# [BESCHIKBARE GEGEVENS]
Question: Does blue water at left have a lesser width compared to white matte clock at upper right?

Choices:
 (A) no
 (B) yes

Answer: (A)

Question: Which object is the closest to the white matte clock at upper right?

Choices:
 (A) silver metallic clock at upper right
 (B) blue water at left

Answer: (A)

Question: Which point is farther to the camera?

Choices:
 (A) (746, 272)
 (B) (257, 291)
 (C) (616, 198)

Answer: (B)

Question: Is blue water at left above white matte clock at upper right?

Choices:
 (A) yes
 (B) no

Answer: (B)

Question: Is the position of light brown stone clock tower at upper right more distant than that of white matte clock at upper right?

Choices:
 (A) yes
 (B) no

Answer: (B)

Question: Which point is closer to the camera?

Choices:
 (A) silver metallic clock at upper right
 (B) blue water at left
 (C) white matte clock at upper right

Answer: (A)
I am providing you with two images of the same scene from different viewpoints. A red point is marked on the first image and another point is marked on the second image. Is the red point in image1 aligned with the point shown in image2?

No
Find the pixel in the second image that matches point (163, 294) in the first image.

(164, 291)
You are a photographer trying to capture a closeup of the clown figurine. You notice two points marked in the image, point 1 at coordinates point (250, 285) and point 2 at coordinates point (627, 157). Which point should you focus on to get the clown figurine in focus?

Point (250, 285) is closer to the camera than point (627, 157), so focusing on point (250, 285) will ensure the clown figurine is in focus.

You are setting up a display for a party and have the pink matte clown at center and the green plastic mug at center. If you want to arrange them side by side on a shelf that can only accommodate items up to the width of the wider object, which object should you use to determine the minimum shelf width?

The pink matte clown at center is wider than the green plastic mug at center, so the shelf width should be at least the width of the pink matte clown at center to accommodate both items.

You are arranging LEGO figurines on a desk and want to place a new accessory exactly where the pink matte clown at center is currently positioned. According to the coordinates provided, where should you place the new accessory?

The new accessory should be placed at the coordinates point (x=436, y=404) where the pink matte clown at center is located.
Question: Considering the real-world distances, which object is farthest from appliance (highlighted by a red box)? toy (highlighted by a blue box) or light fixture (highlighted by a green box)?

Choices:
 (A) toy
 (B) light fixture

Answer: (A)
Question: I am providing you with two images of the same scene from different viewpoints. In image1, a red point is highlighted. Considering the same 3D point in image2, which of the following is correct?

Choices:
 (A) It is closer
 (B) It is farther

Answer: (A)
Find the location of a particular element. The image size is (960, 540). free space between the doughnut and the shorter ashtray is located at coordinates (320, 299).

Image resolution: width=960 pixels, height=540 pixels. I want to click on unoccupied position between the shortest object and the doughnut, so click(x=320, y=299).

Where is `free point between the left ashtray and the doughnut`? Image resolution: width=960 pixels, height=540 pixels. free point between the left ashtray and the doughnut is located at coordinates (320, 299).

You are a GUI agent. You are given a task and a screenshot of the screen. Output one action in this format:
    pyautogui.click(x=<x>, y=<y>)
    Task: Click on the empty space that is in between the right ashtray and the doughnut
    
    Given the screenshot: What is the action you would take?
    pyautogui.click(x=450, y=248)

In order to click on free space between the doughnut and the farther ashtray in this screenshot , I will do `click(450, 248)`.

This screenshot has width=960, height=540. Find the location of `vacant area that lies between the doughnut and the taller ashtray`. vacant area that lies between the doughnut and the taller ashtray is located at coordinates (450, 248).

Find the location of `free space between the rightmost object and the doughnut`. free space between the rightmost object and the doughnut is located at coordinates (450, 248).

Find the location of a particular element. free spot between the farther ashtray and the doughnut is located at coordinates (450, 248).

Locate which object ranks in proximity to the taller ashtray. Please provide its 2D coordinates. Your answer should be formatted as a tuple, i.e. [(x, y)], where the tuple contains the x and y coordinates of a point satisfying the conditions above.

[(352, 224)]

# [OPDRACHTGEGEVENS]
Neem het materiaal letterlijk over. Begin bij de eerste regel en stop na de regel met "(C) white matte clock at upper right".

# [ANTWOORD OPDRACHT]
Question: Does blue water at left have a lesser width compared to white matte clock at upper right?

Choices:
 (A) no
 (B) yes

Answer: (A)

Question: Which object is the closest to the white matte clock at upper right?

Choices:
 (A) silver metallic clock at upper right
 (B) blue water at left

Answer: (A)

Question: Which point is farther to the camera?

Choices:
 (A) (746, 272)
 (B) (257, 291)
 (C) (616, 198)

Answer: (B)

Question: Is blue water at left above white matte clock at upper right?

Choices:
 (A) yes
 (B) no

Answer: (B)

Question: Is the position of light brown stone clock tower at upper right more distant than that of white matte clock at upper right?

Choices:
 (A) yes
 (B) no

Answer: (B)

Question: Which point is closer to the camera?

Choices:
 (A) silver metallic clock at upper right
 (B) blue water at left
 (C) white matte clock at upper right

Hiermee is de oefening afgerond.